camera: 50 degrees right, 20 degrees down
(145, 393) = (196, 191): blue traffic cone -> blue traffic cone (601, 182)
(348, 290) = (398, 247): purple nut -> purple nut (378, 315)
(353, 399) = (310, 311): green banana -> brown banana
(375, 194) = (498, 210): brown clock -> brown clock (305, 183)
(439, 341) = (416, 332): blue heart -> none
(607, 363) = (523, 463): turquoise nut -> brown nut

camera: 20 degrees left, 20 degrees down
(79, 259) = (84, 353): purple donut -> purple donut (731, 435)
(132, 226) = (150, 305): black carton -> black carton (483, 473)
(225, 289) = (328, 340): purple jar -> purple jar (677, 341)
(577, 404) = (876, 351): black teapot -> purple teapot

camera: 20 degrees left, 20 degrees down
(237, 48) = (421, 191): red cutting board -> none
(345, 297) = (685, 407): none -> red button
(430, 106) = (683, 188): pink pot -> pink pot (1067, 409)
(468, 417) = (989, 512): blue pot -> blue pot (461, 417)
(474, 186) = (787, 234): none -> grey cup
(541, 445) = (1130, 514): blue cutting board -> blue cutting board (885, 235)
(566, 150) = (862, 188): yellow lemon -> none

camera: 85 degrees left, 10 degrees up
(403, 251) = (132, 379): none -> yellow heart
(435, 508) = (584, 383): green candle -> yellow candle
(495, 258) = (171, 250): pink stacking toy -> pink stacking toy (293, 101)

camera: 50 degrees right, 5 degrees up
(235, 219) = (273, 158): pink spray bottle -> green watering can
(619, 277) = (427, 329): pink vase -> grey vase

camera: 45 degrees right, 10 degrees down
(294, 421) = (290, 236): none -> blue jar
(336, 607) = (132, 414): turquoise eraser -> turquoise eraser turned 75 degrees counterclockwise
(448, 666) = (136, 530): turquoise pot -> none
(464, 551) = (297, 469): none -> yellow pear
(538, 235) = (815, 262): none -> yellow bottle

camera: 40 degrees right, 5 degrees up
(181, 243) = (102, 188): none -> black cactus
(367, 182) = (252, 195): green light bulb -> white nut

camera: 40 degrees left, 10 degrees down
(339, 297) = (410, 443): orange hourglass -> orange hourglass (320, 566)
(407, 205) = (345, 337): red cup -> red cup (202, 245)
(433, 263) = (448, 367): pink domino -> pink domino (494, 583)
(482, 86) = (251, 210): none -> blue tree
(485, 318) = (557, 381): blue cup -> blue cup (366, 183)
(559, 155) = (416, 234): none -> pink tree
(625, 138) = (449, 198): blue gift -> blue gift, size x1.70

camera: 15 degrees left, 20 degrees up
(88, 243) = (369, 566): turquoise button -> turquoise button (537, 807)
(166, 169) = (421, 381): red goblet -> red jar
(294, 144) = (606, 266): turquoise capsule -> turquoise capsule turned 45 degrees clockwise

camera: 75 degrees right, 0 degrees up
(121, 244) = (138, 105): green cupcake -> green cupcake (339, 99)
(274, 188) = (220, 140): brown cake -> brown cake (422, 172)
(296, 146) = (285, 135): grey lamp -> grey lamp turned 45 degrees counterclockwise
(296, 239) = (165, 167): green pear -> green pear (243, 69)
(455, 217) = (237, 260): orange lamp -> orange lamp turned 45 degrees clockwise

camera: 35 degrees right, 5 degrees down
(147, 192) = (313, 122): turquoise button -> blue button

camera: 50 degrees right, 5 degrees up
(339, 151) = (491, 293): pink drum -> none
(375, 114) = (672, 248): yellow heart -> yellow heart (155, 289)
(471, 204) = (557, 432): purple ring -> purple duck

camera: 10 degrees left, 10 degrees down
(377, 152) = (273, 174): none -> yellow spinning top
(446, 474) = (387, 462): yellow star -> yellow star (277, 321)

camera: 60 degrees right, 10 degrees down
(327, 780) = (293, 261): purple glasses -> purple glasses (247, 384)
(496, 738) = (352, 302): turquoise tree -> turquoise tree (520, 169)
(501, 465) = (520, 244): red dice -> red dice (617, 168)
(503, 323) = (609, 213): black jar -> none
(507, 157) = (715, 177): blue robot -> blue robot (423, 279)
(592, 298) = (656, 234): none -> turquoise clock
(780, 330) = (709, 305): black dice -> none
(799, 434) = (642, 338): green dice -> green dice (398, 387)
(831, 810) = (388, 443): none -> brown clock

[TASK TO COMPLETE] Across the records above, show each line containing the word "board".

[RESULT OF THE TASK]
(237, 48) = (421, 191): red cutting board -> none
(541, 445) = (1130, 514): blue cutting board -> blue cutting board (885, 235)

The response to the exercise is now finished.